=== Task item ===
When the string "left" is part of a line below, that line should be copied.

=== Collected data ===
—————
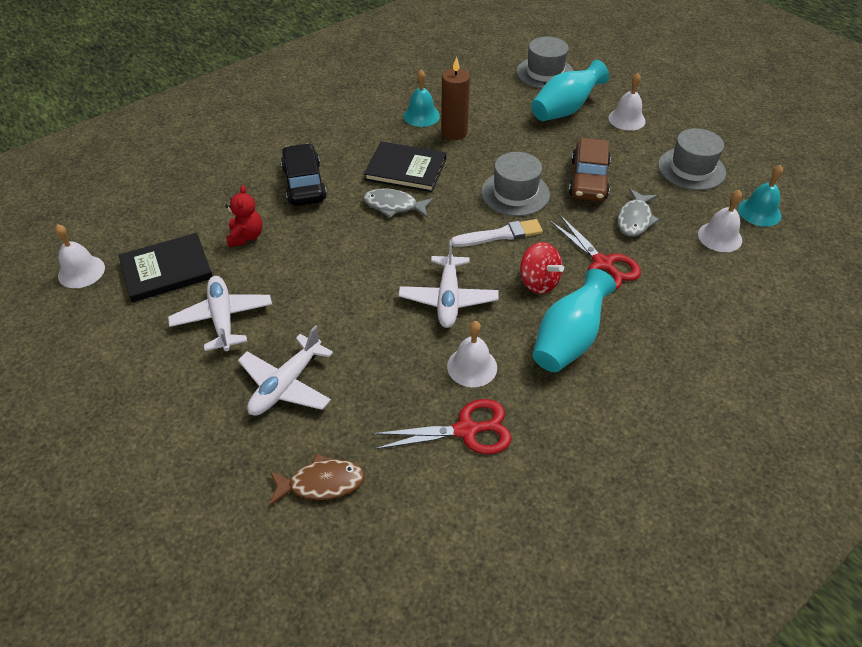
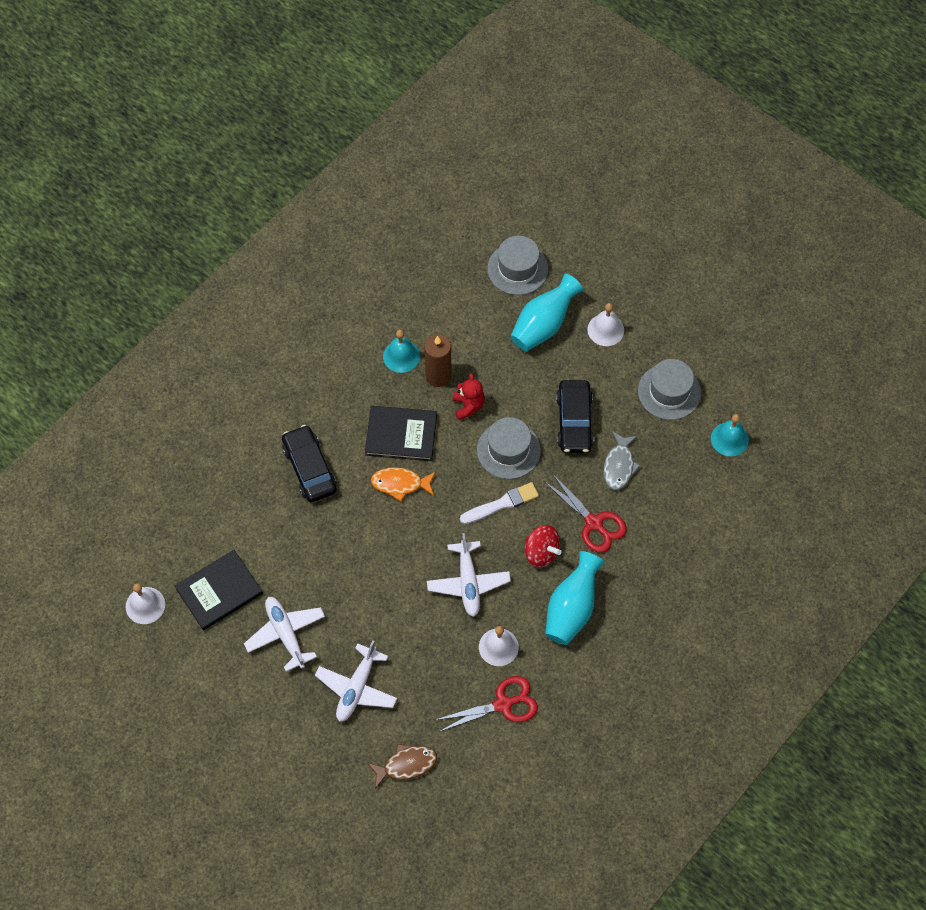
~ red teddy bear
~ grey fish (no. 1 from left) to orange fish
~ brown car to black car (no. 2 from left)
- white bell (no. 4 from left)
—————
=== Answer to this exercise ===
~ grey fish (no. 1 from left) to orange fish
~ brown car to black car (no. 2 from left)
- white bell (no. 4 from left)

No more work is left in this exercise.